**Your task:** Anywhere the string "none" shows up in the listing below, copy the line it is in.

=== Records to use ===

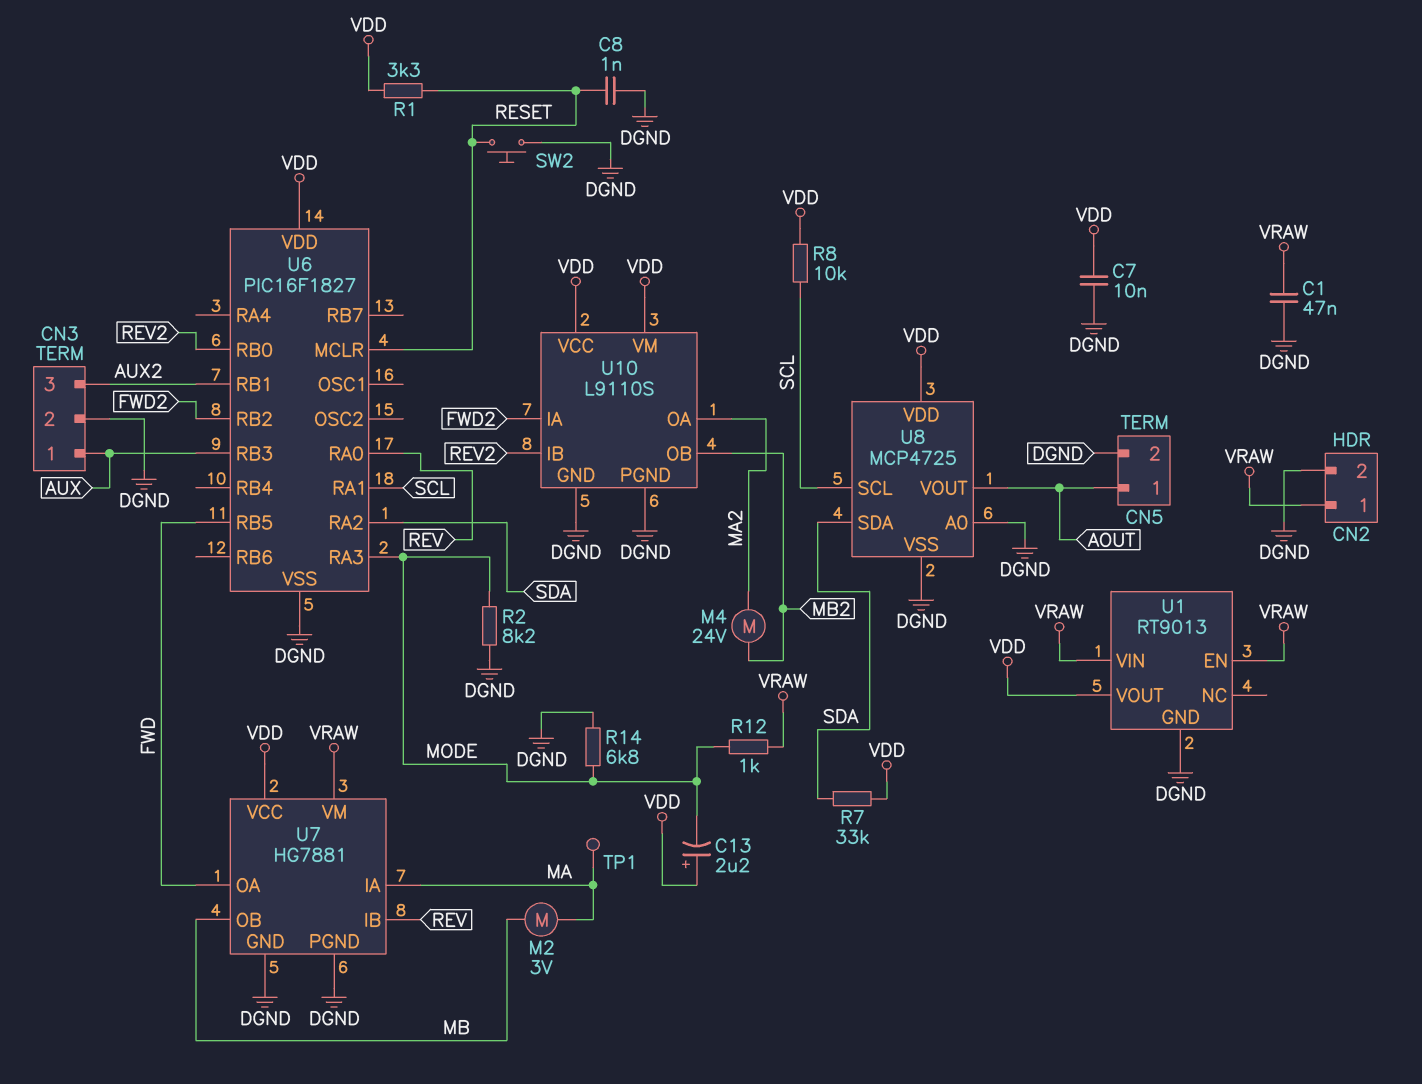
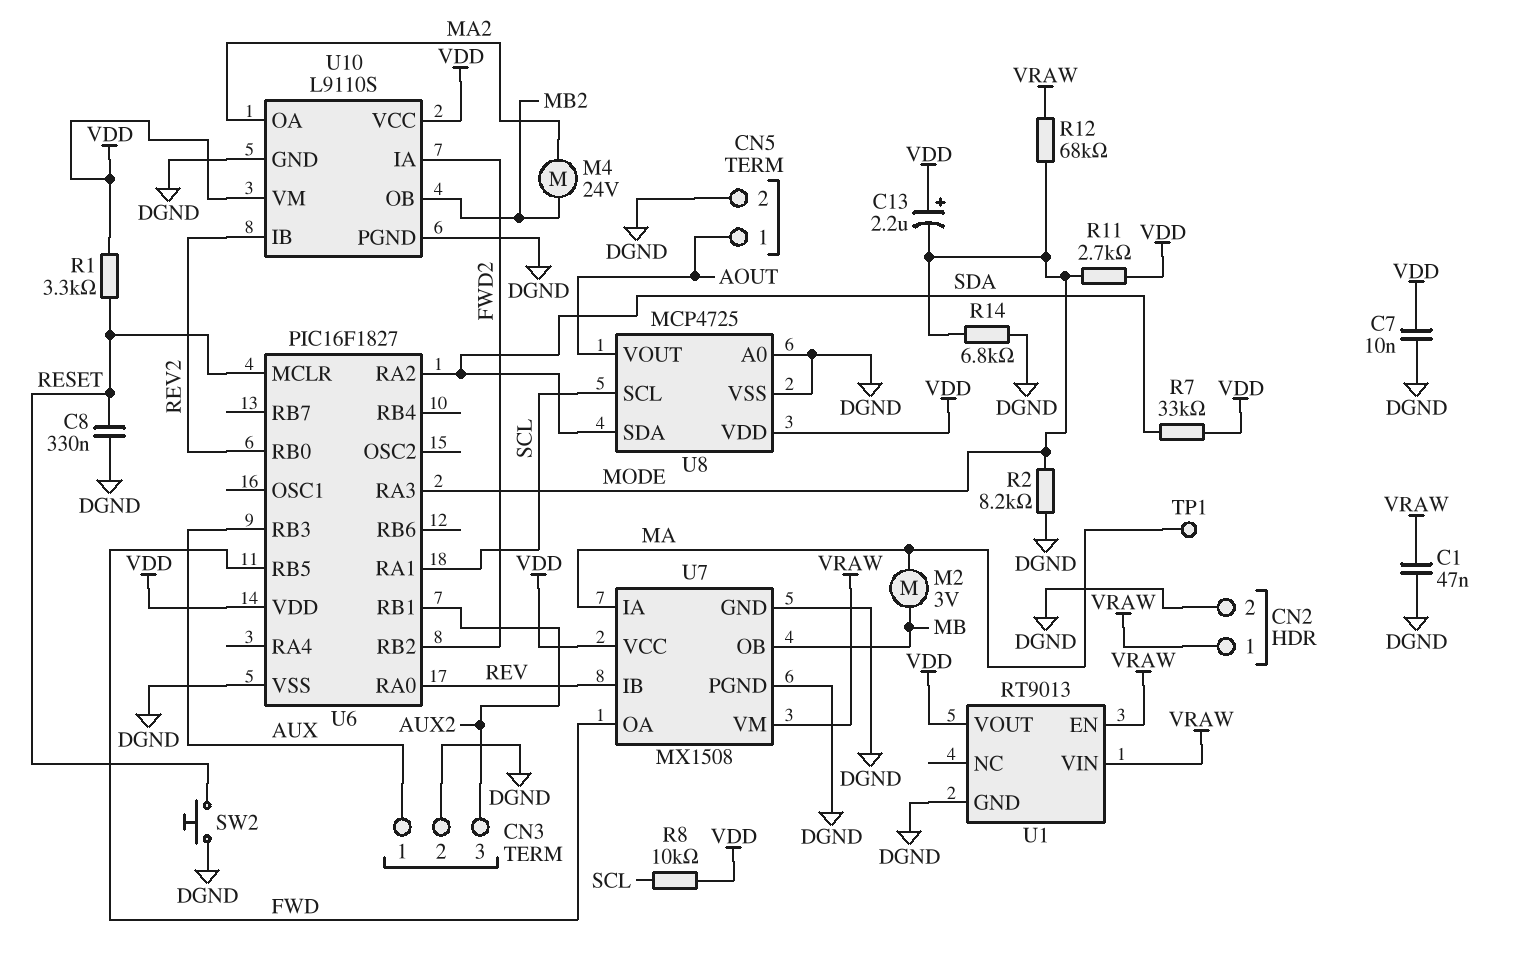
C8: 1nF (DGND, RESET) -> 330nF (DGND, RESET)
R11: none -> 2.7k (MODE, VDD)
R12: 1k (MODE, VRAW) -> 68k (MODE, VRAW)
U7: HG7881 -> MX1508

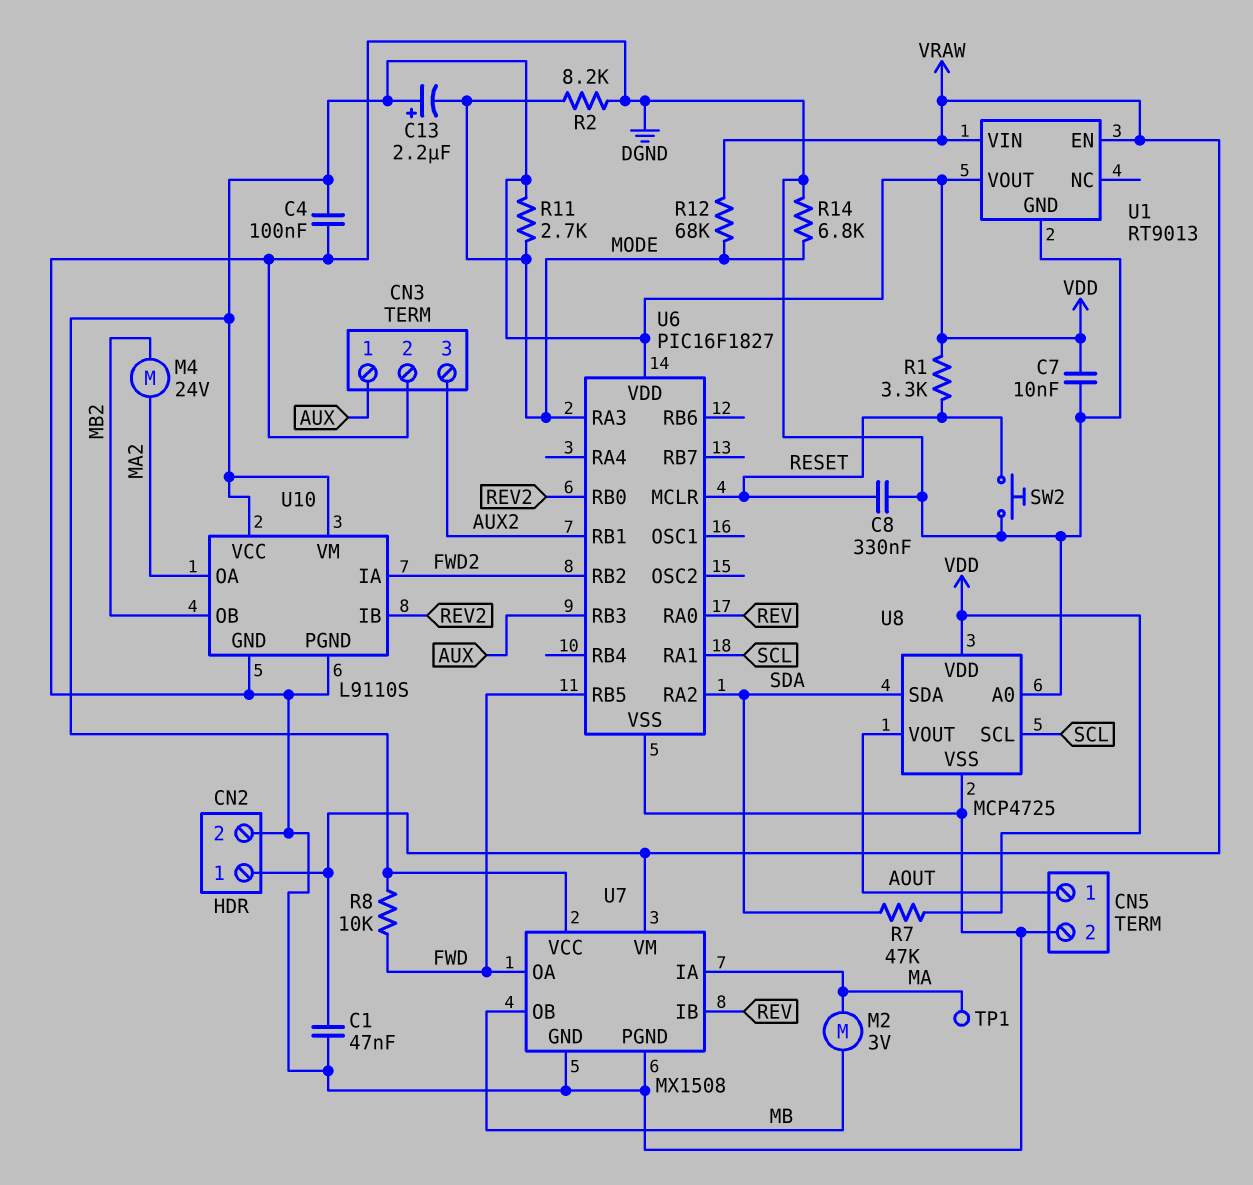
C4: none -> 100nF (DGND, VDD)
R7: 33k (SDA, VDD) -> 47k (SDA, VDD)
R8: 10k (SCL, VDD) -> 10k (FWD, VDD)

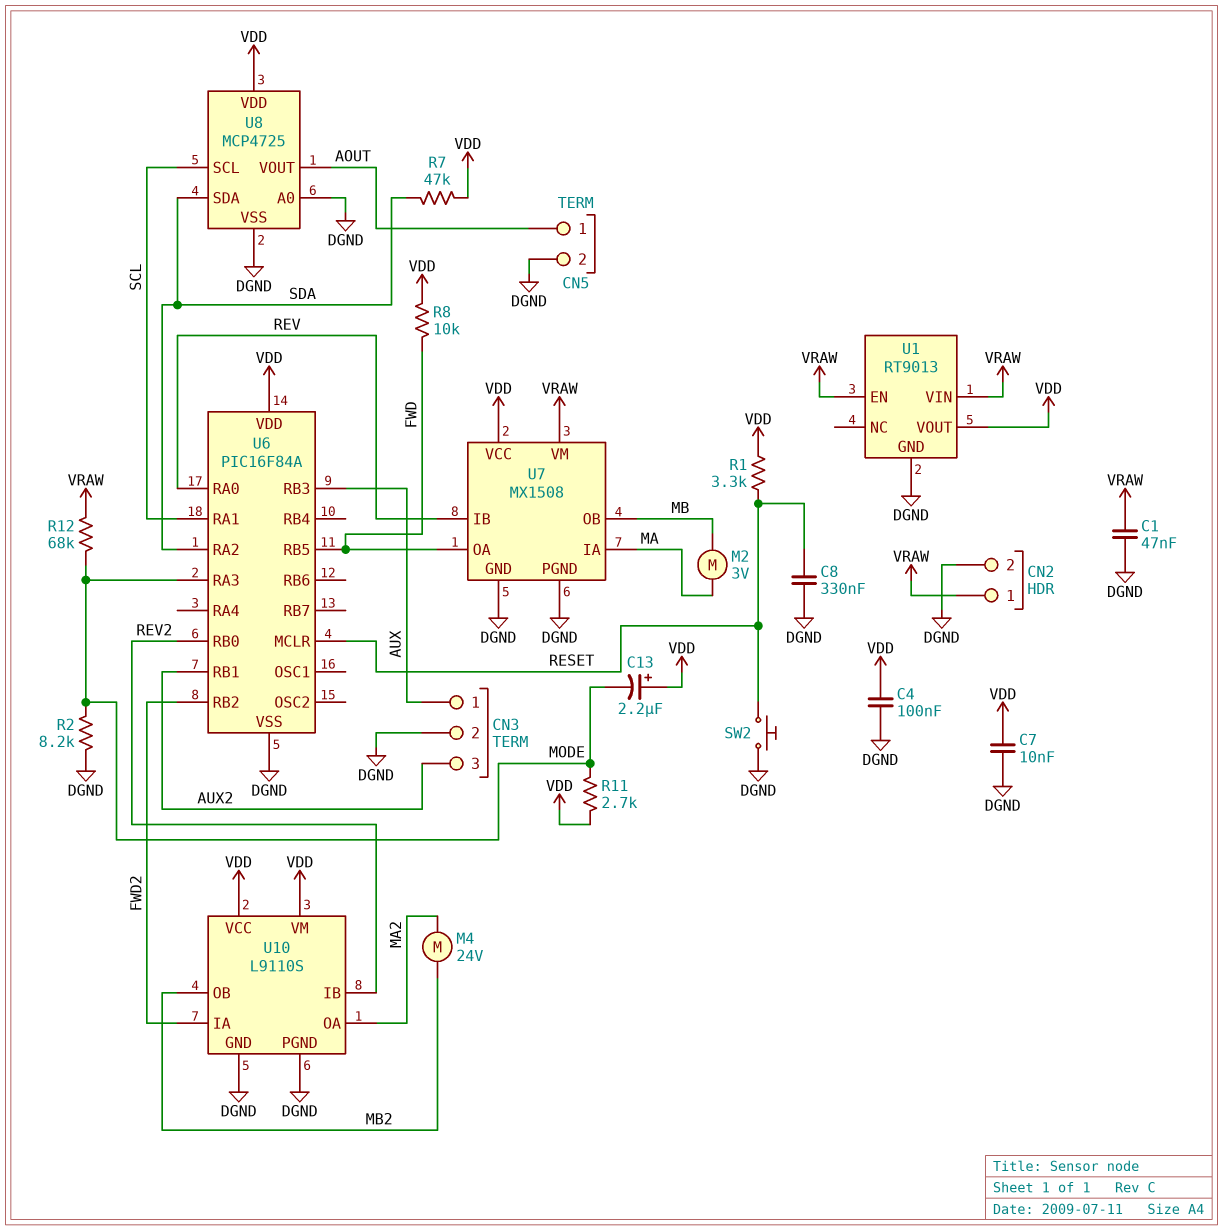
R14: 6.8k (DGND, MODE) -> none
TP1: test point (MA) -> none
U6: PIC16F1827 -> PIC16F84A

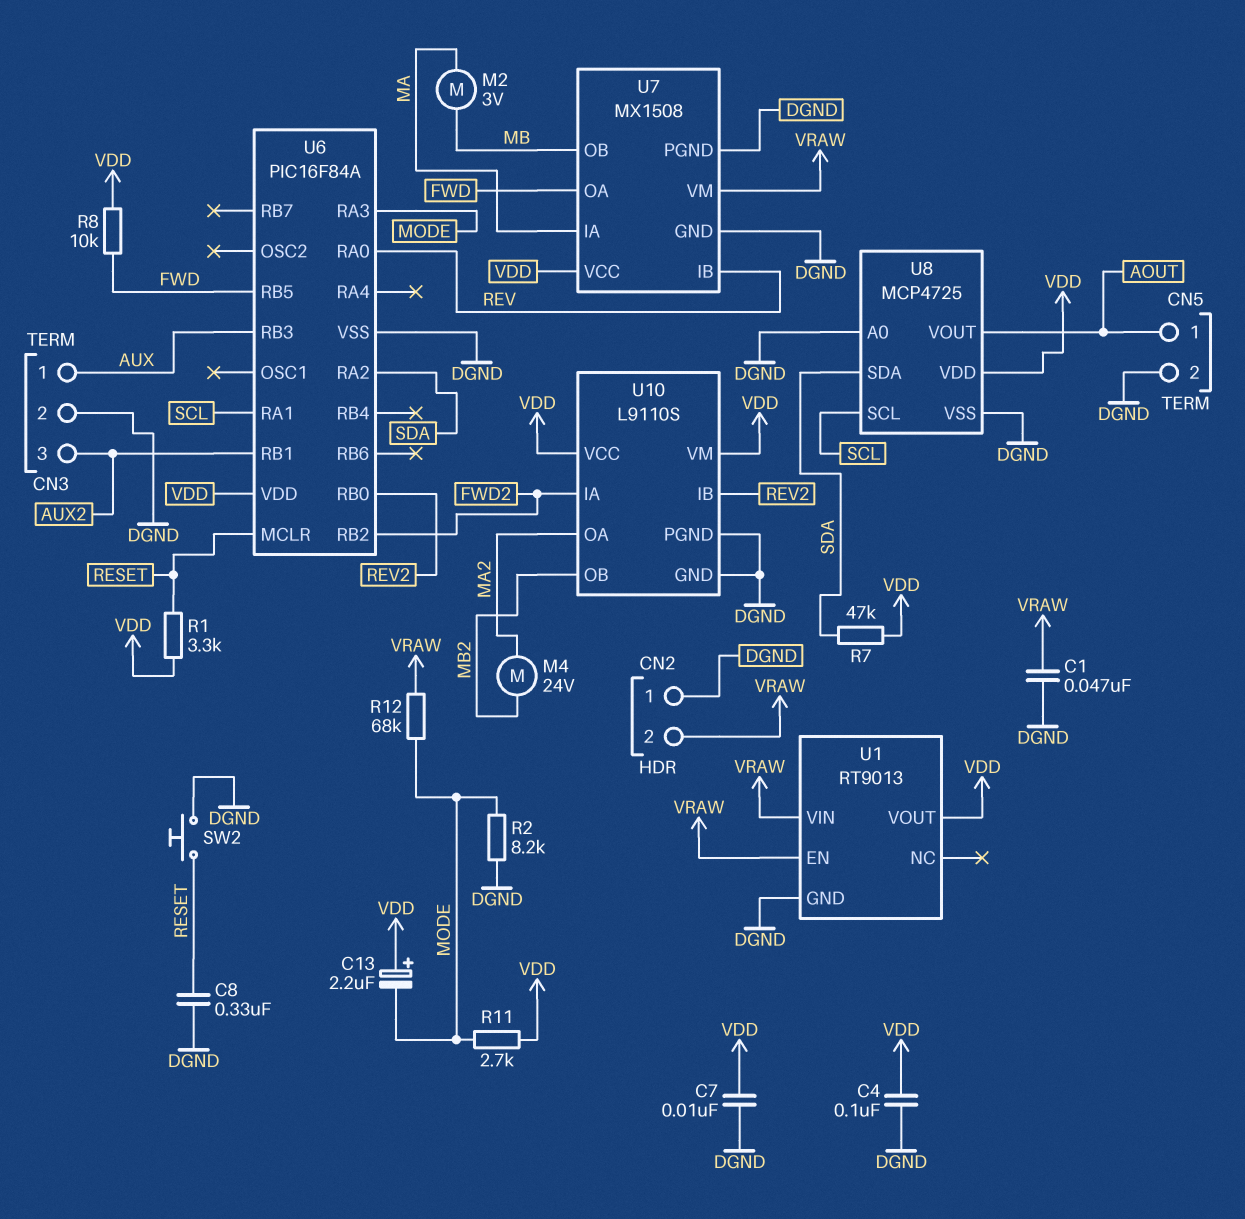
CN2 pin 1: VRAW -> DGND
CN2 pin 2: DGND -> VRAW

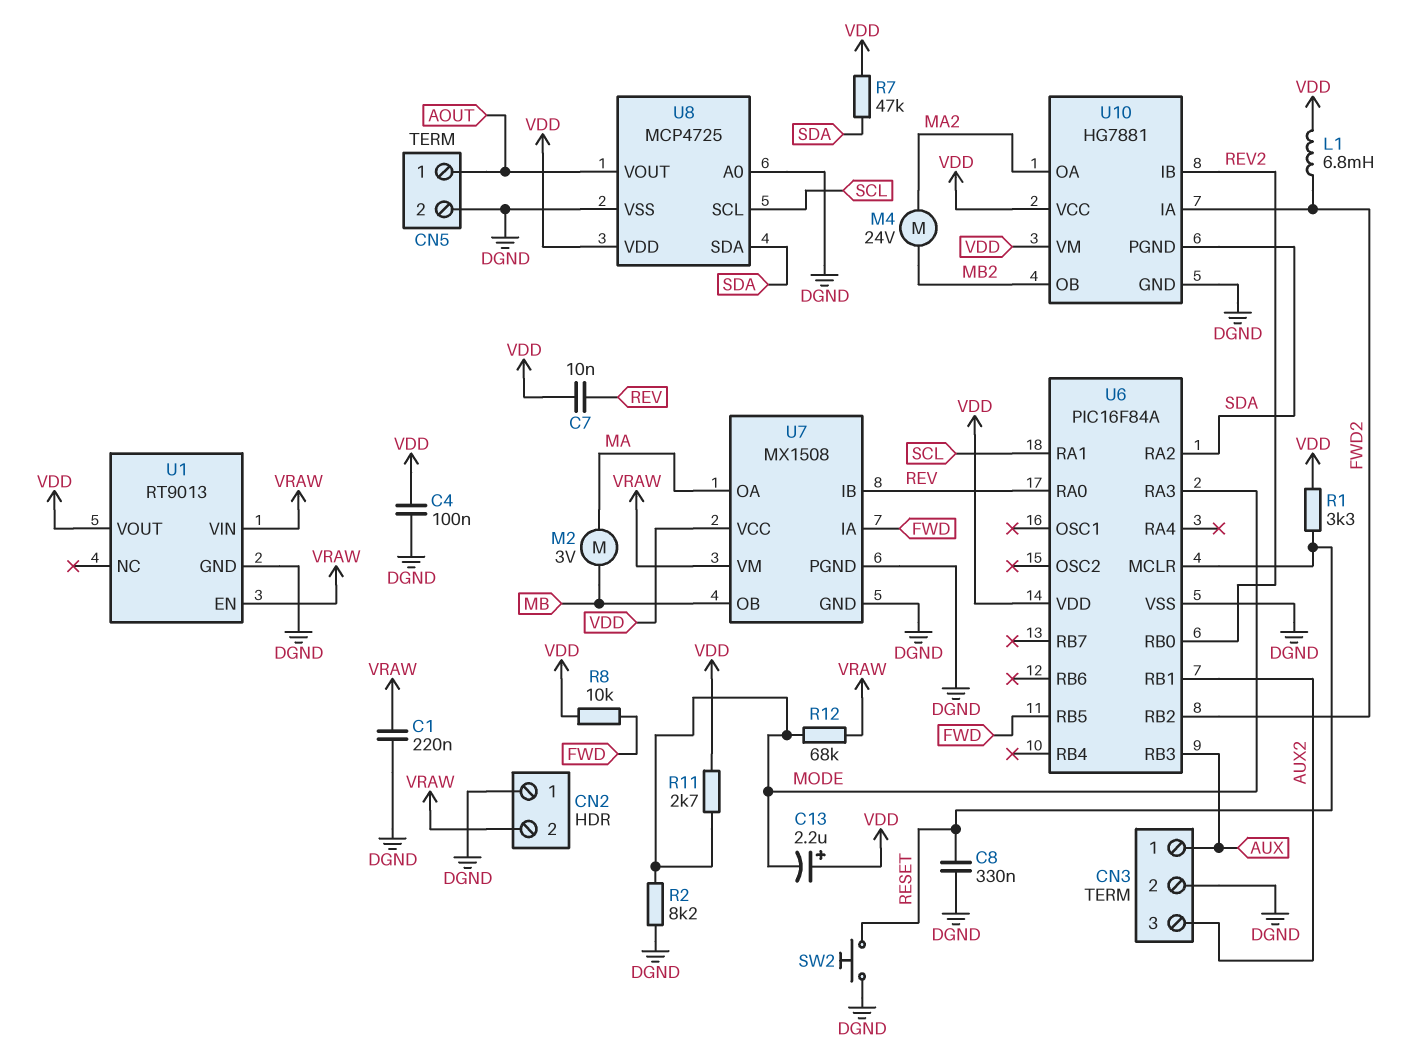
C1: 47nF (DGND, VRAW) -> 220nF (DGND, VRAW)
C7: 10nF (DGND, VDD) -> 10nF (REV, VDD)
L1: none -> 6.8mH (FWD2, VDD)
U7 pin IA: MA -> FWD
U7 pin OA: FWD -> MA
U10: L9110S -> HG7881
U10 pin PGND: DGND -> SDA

===

**Answer box:**
R11: none -> 2.7k (MODE, VDD)
C4: none -> 100nF (DGND, VDD)
R14: 6.8k (DGND, MODE) -> none
TP1: test point (MA) -> none
L1: none -> 6.8mH (FWD2, VDD)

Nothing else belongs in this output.